----- RAW DATA
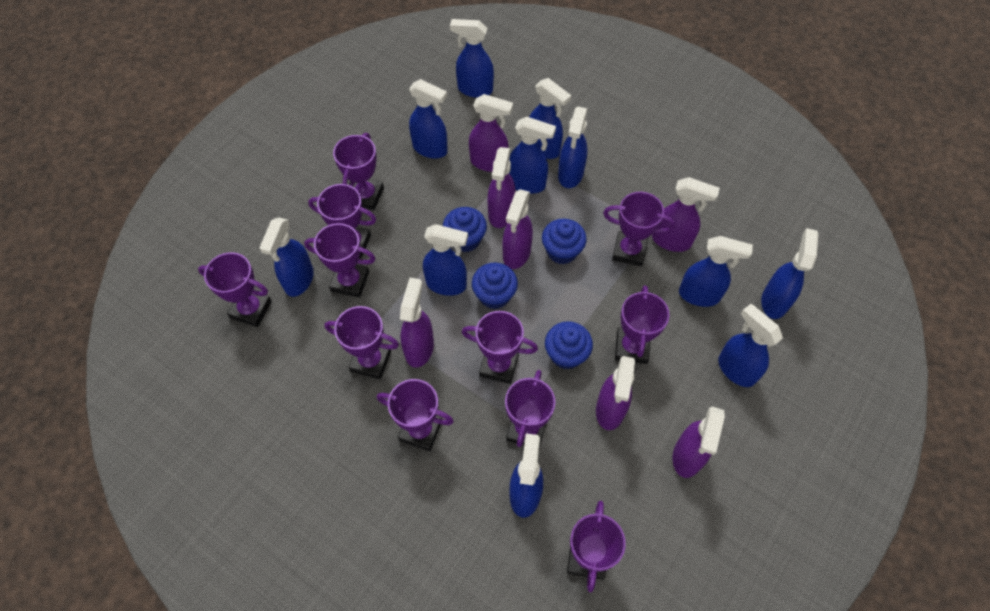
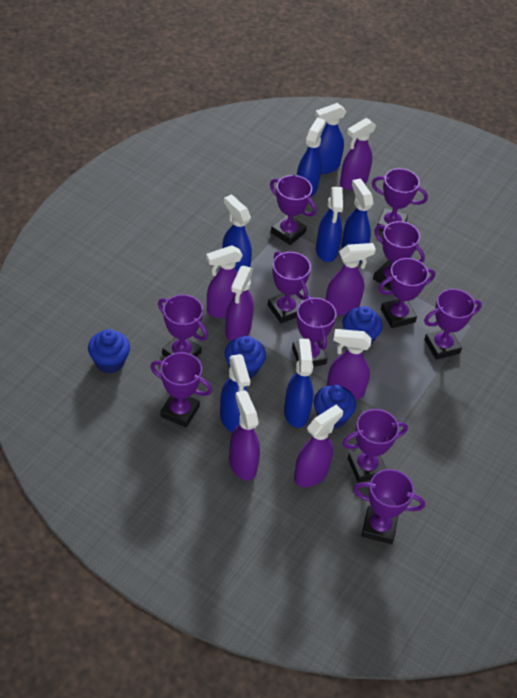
blue spray bottle: 11 -> 7

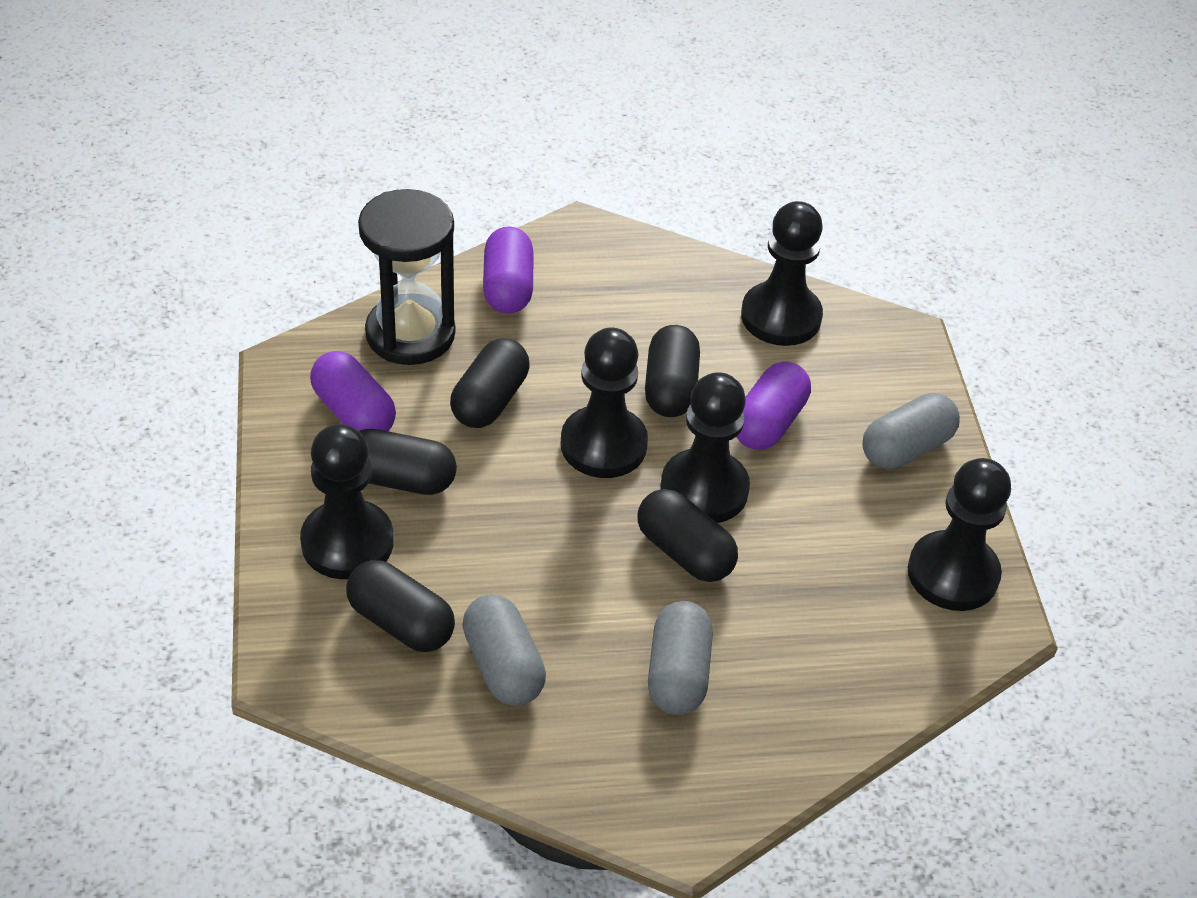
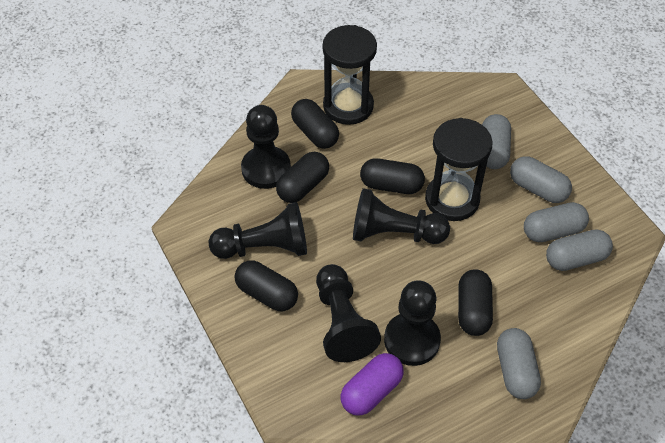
black hourglass: 1 -> 2
grey capsule: 3 -> 5
purple capsule: 3 -> 1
----------
#### WORK INSTRUCTIONS:
Copy the data word for word. Pictures do not go in the copy.

#### EXERCISE OUTPUT:
blue spray bottle: 11 -> 7

black hourglass: 1 -> 2
grey capsule: 3 -> 5
purple capsule: 3 -> 1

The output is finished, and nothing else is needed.